- _Task goal_: Pictures are not part of the answer. Return the lines from the one containing "black flashlight: 2 -> 3" through the end of the data, both included, exactly as they appear.

-- Excerpted data follows --

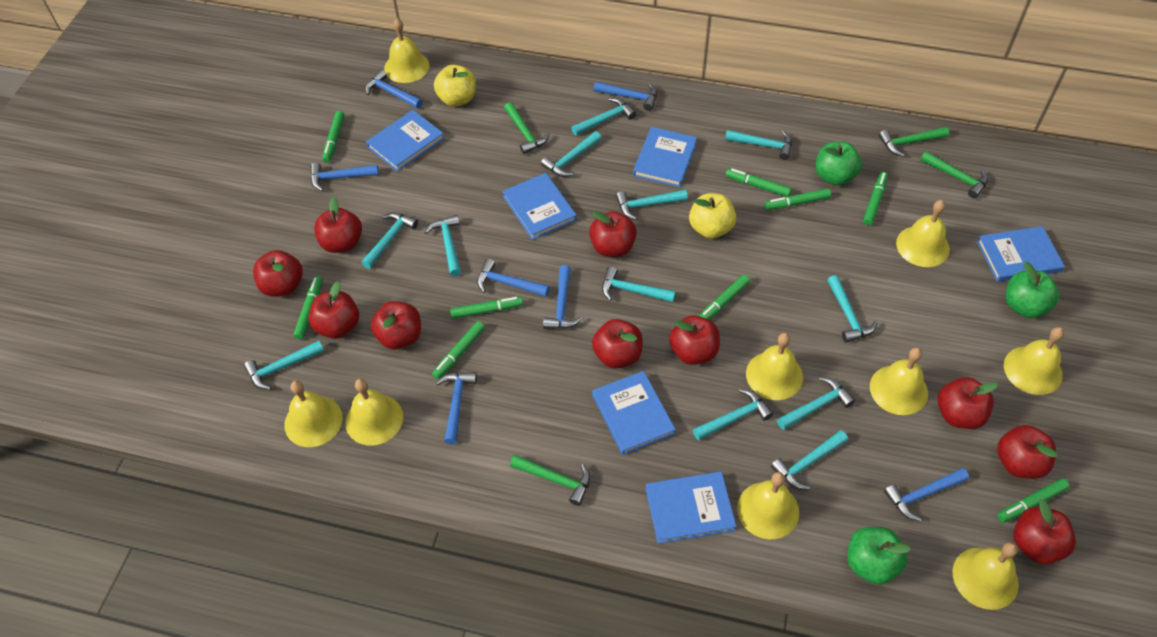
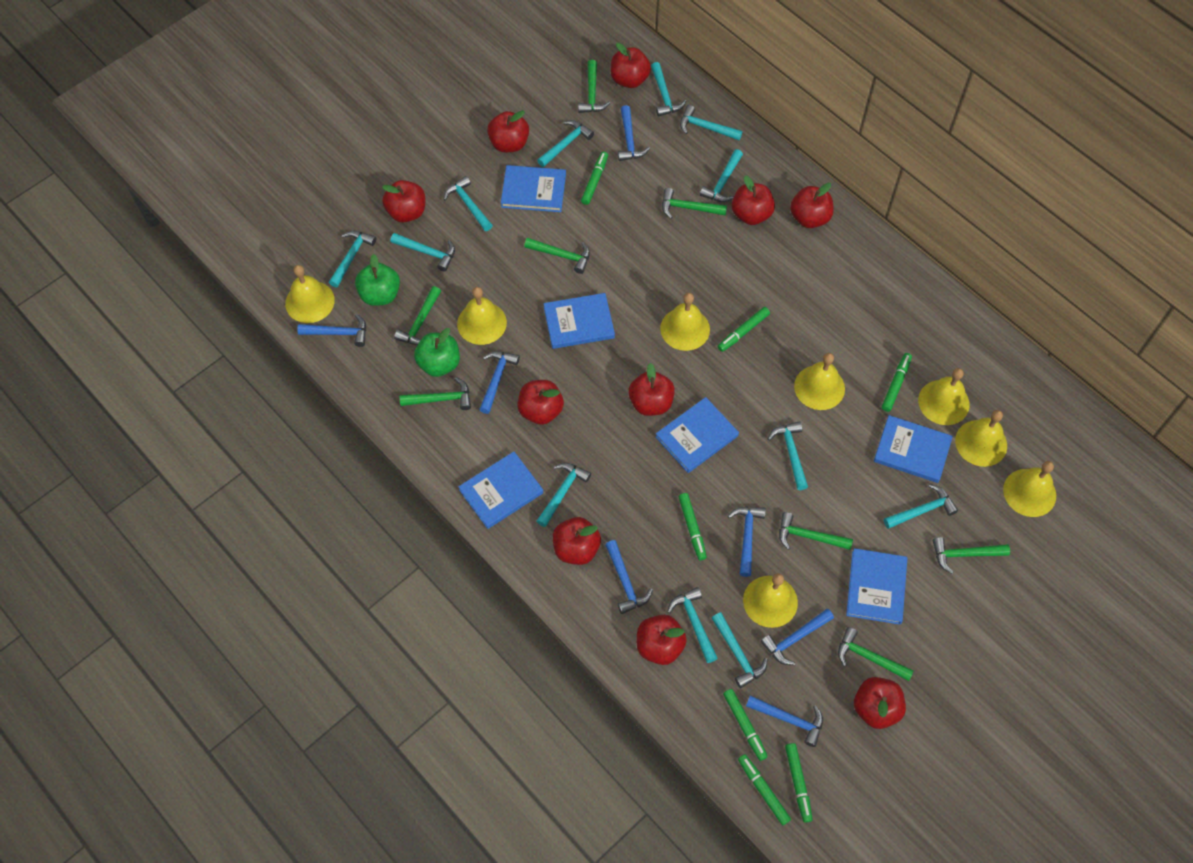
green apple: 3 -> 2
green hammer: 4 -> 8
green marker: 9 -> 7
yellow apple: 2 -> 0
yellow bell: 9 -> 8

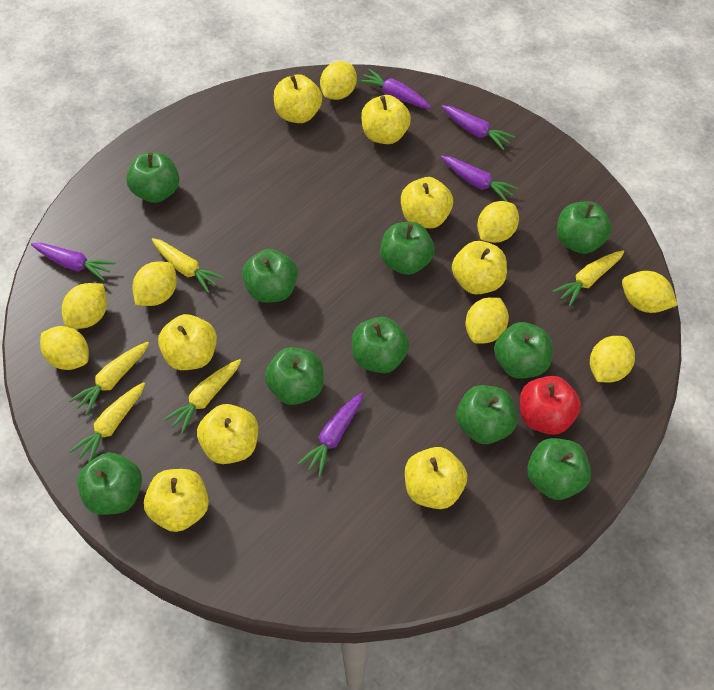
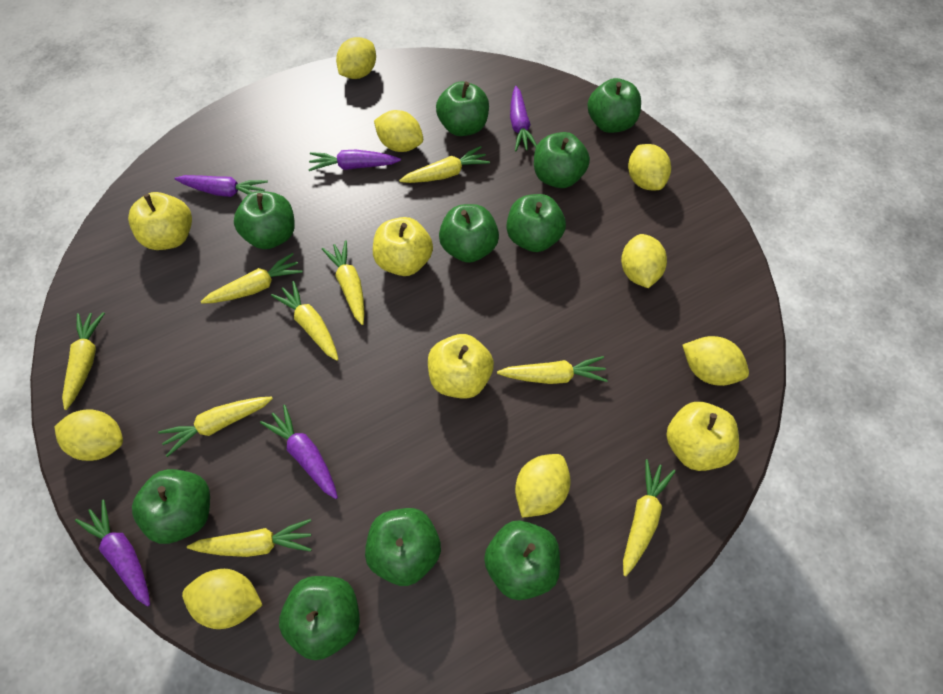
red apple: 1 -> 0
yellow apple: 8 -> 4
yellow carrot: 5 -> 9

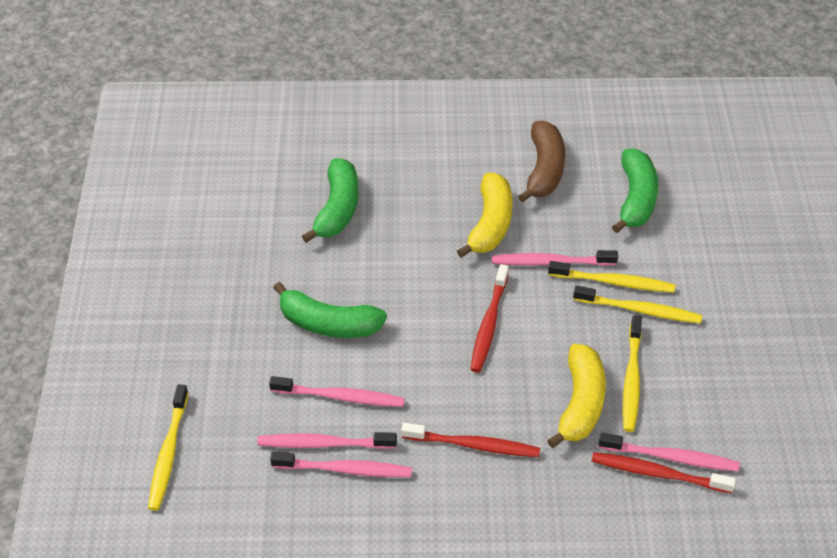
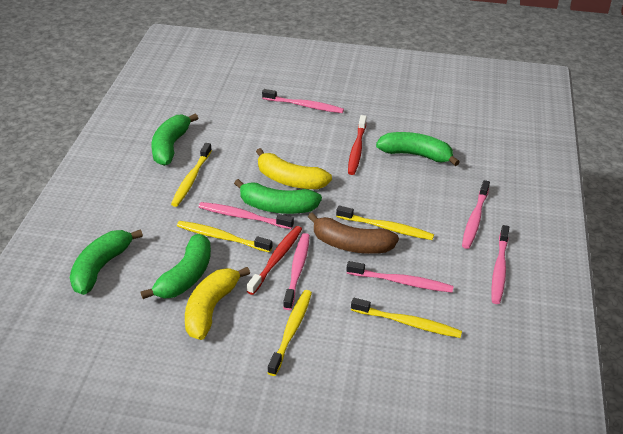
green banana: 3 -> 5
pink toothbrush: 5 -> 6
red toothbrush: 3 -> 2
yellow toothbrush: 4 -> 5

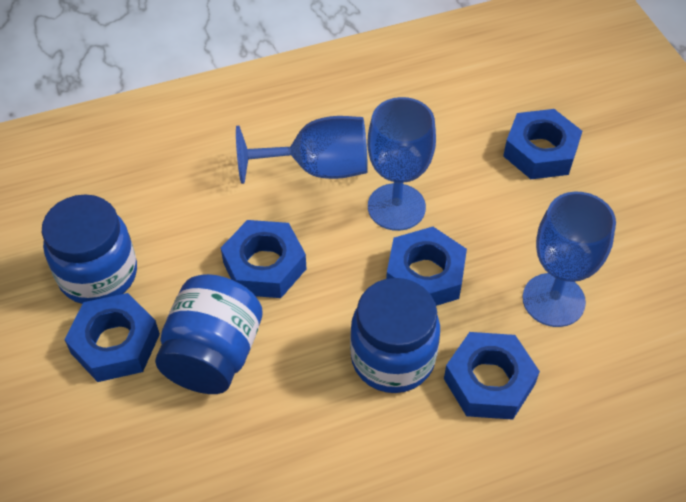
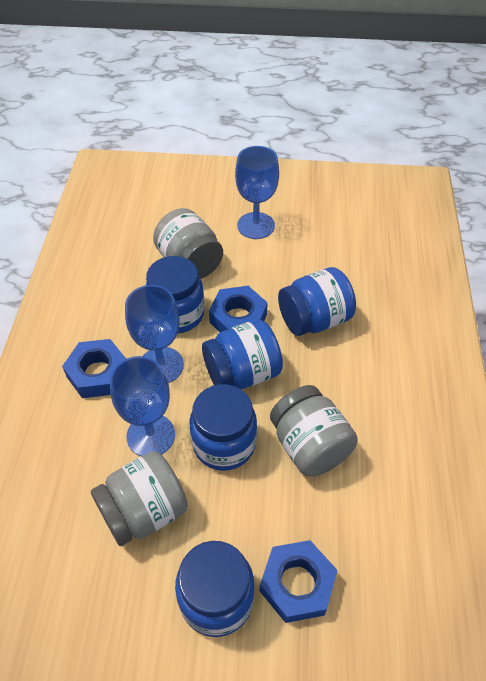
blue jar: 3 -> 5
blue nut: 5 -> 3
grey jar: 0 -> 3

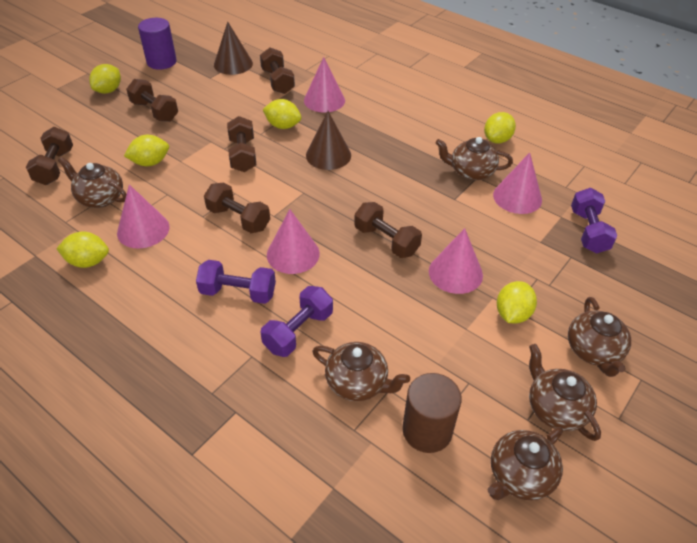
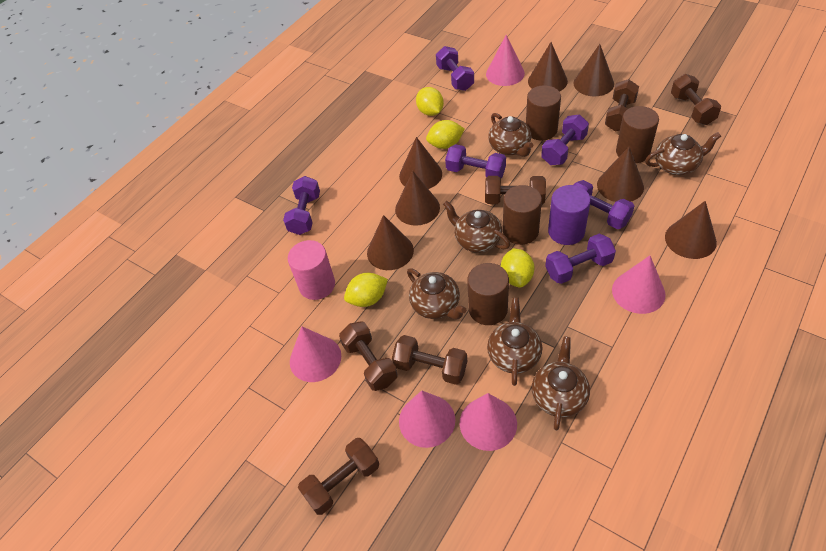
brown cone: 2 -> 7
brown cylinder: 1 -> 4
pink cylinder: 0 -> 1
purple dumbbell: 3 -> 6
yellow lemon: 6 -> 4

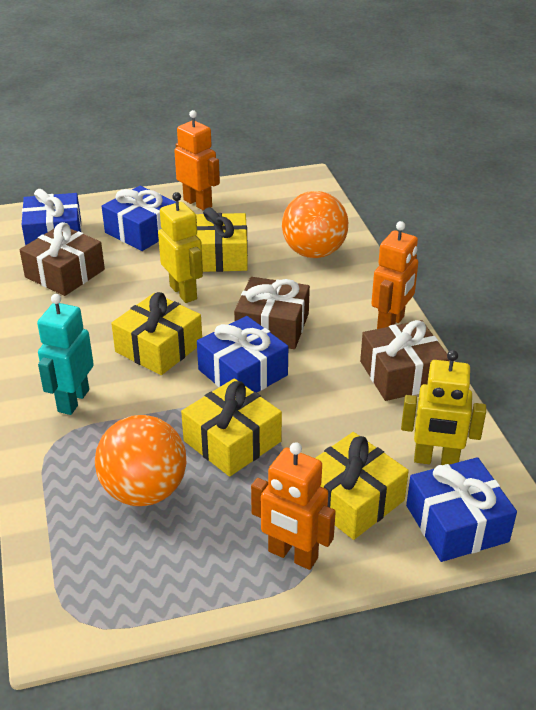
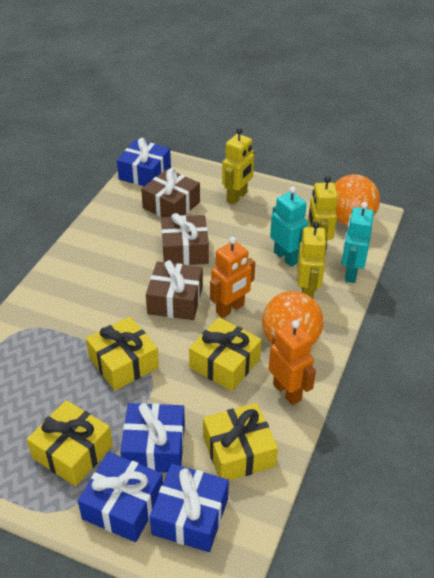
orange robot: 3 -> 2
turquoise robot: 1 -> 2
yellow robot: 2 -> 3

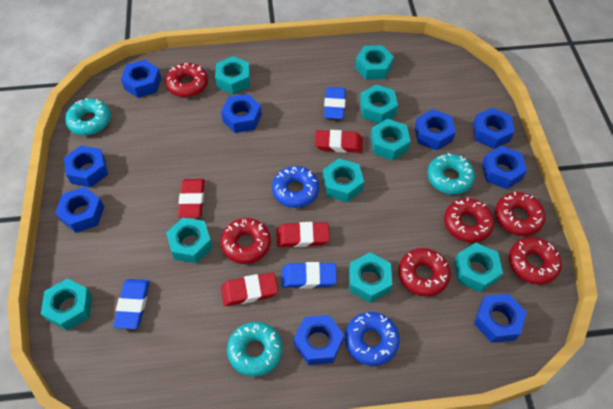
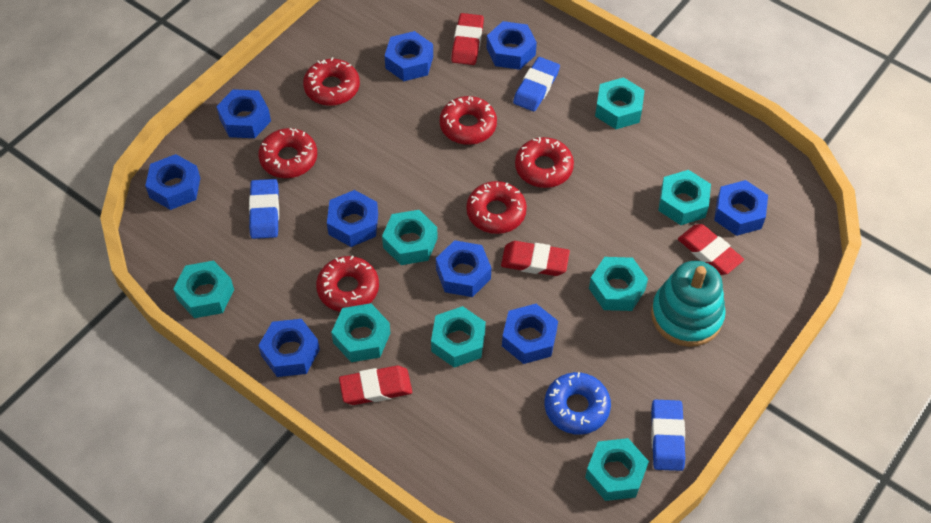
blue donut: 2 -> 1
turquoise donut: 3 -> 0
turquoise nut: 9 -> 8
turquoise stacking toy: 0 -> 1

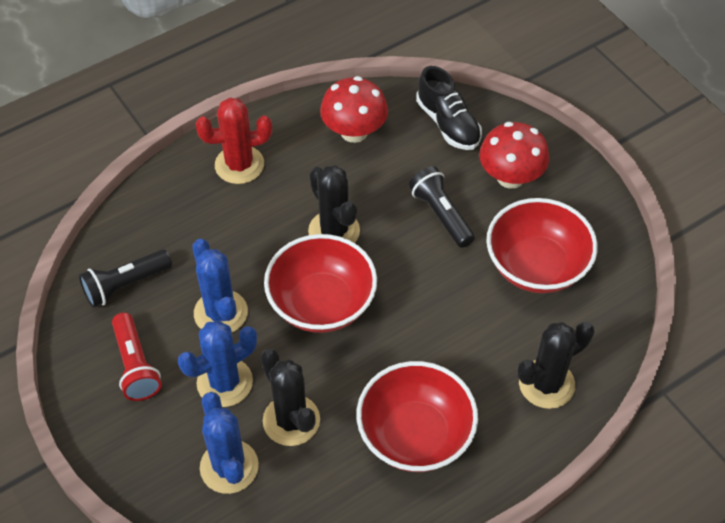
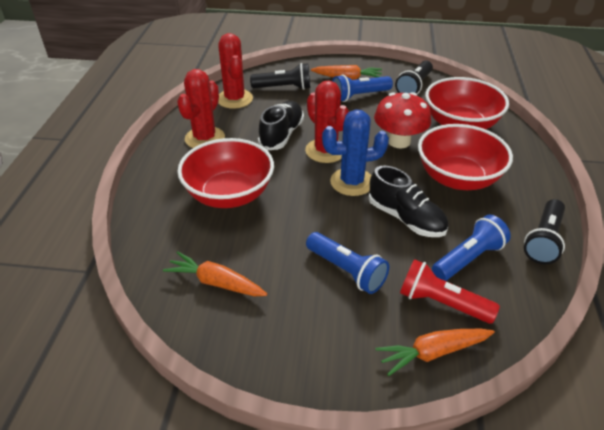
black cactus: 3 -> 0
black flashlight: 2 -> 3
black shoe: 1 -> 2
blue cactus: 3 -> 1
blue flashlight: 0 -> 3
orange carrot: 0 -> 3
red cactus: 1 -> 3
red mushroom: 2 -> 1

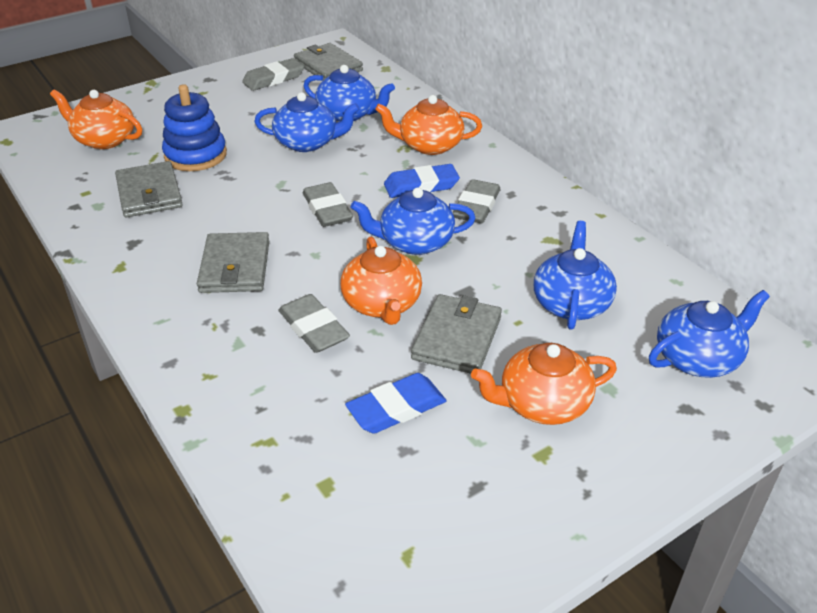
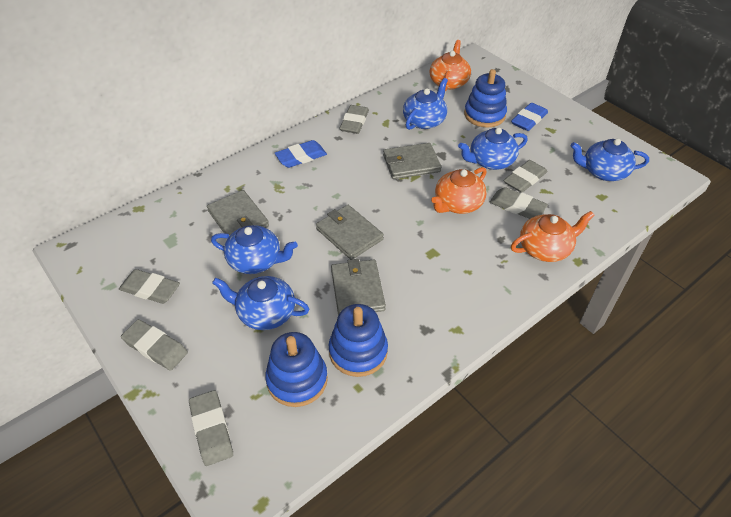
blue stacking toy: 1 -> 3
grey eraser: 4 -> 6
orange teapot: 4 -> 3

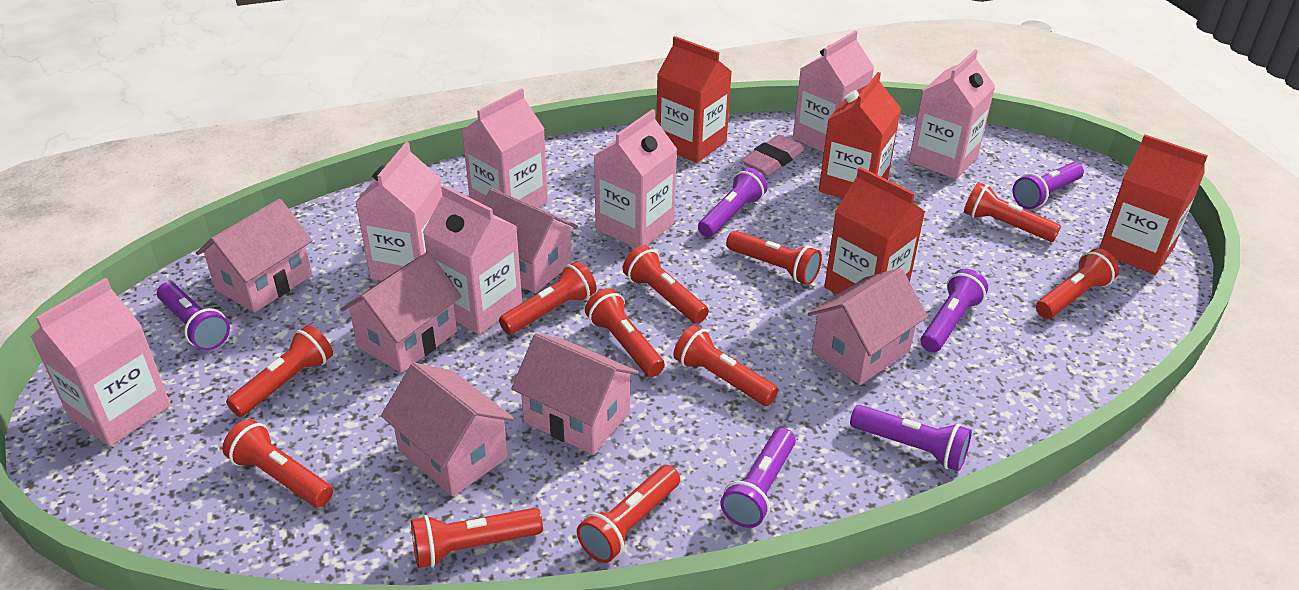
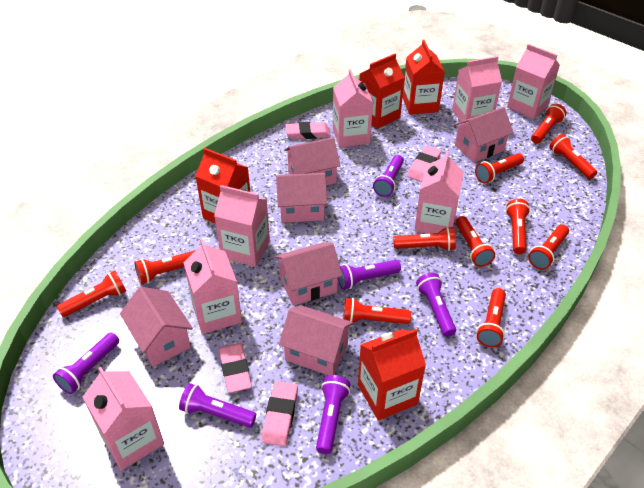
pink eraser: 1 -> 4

-- Excerpted data concluded --

- _Solution to this exercise_:
black flashlight: 2 -> 3
black shoe: 1 -> 2
blue cactus: 3 -> 1
blue flashlight: 0 -> 3
orange carrot: 0 -> 3
red cactus: 1 -> 3
red mushroom: 2 -> 1

blue stacking toy: 1 -> 3
grey eraser: 4 -> 6
orange teapot: 4 -> 3

pink eraser: 1 -> 4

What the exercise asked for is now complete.